**EXERCISE PROMPT:** Go through the entries and say how many lines contain the string "minus". The number is the whole answer.

☆ ☆ ☆ ☆ ☆ ☆ ☆

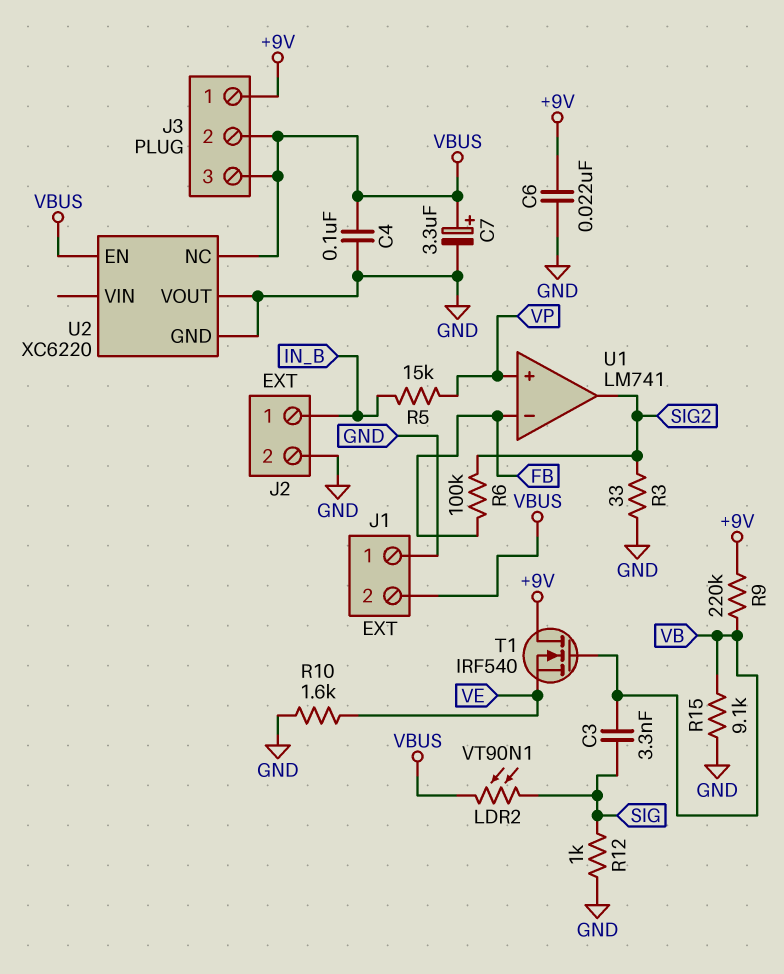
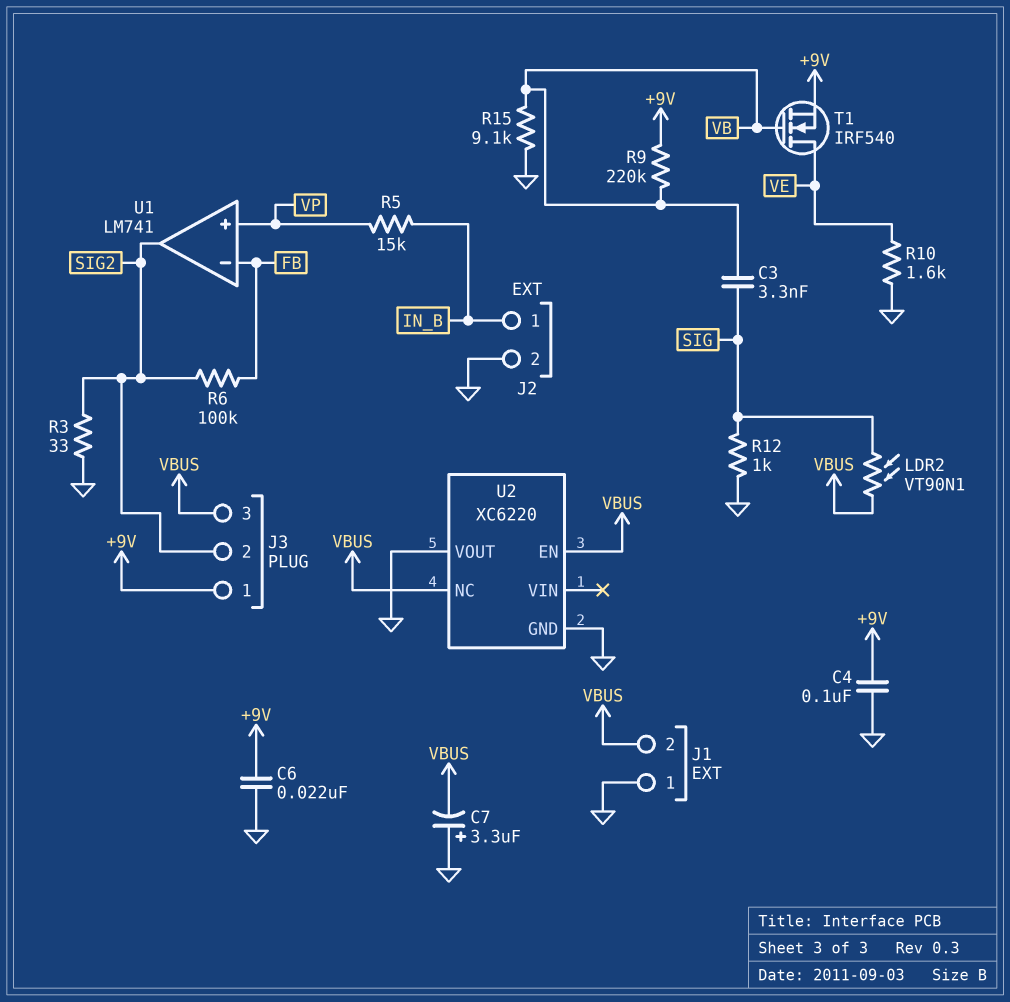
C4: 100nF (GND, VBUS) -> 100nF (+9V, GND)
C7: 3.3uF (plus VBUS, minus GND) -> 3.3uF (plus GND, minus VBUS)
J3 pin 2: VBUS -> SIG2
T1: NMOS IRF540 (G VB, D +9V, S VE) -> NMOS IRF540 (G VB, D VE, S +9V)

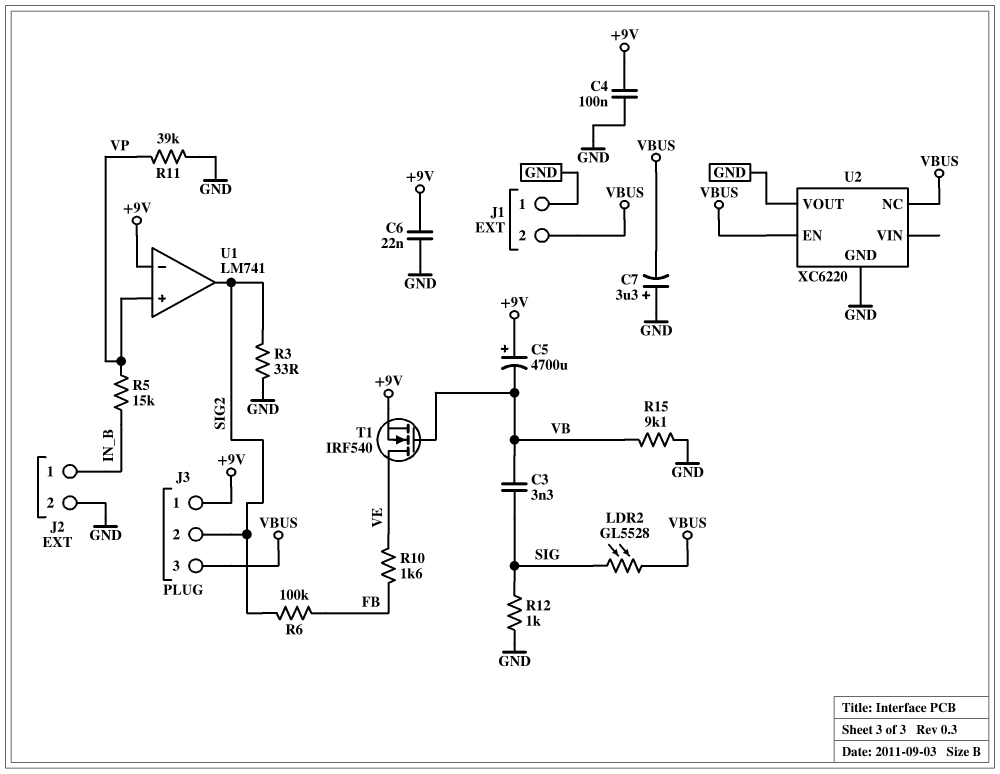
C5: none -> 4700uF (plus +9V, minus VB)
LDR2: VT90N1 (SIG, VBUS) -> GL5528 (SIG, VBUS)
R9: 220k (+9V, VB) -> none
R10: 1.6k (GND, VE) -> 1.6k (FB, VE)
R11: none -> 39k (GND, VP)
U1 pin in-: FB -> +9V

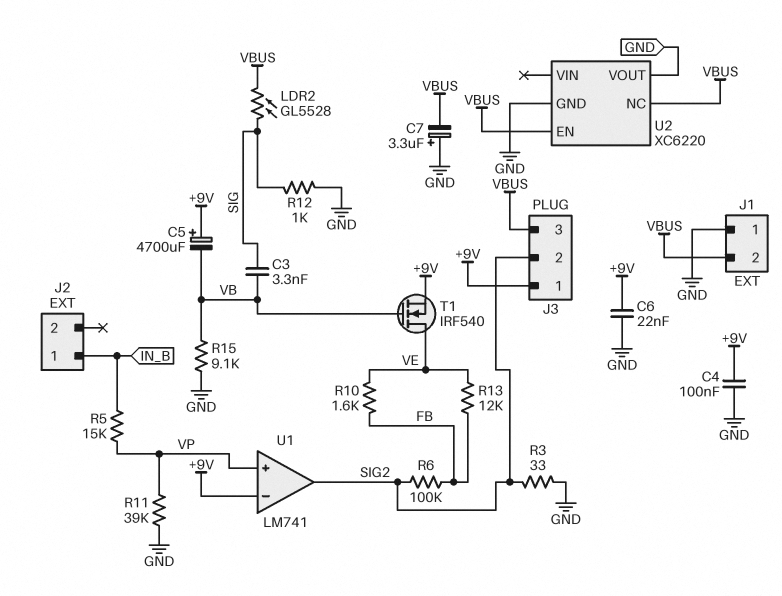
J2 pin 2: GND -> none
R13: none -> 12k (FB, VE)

☆ ☆ ☆ ☆ ☆ ☆ ☆

**WRITTEN SOLUTION:** 2